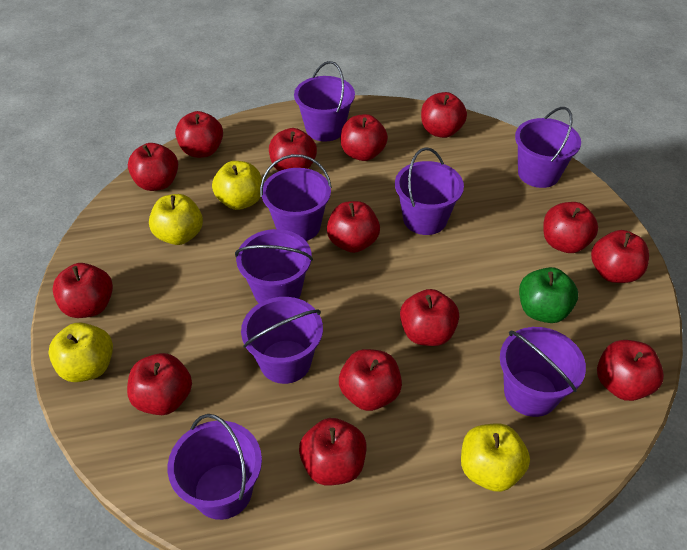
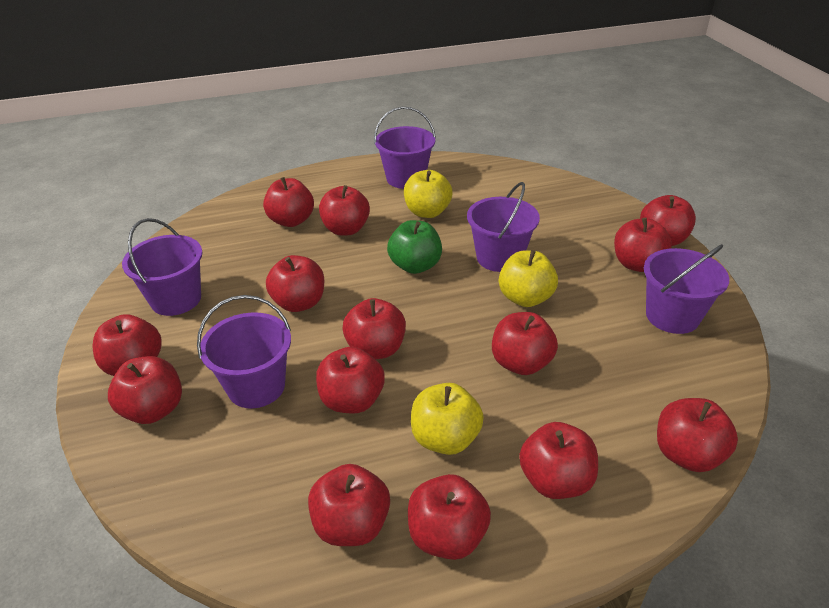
purple bucket: 8 -> 5
yellow apple: 4 -> 3

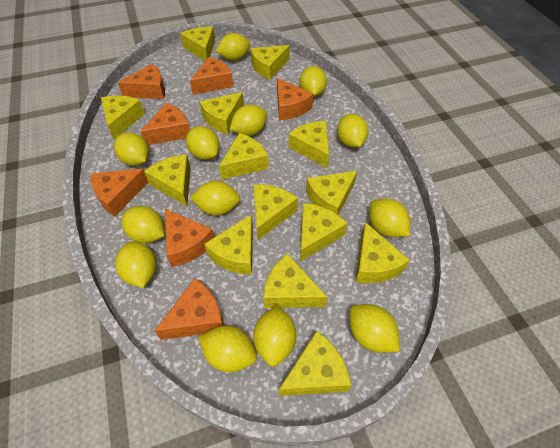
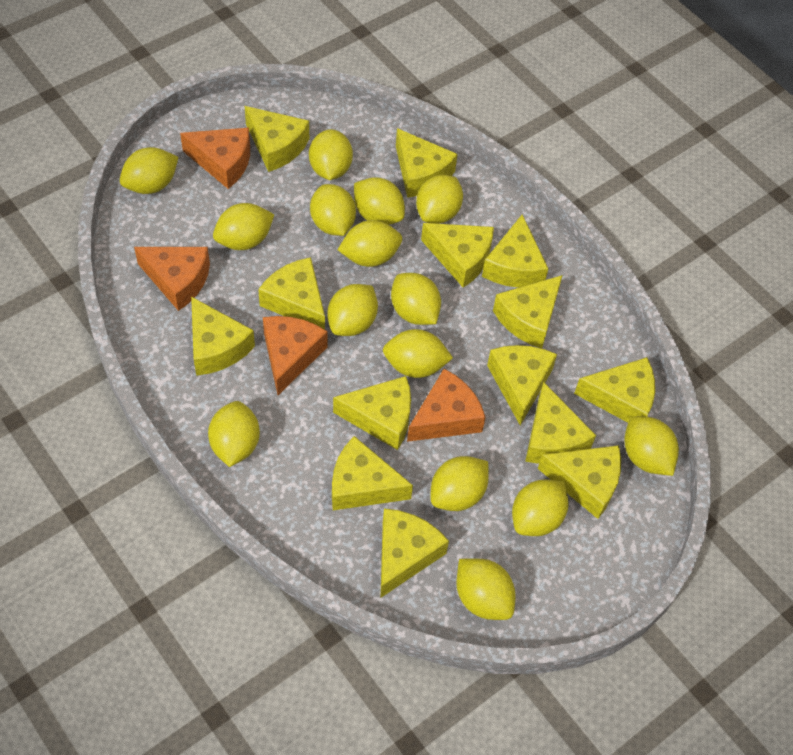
orange cheese: 7 -> 4
yellow lemon: 13 -> 15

— What is required —
Restate the data above word for word. Do not include the images.

— Finished task —
purple bucket: 8 -> 5
yellow apple: 4 -> 3

orange cheese: 7 -> 4
yellow lemon: 13 -> 15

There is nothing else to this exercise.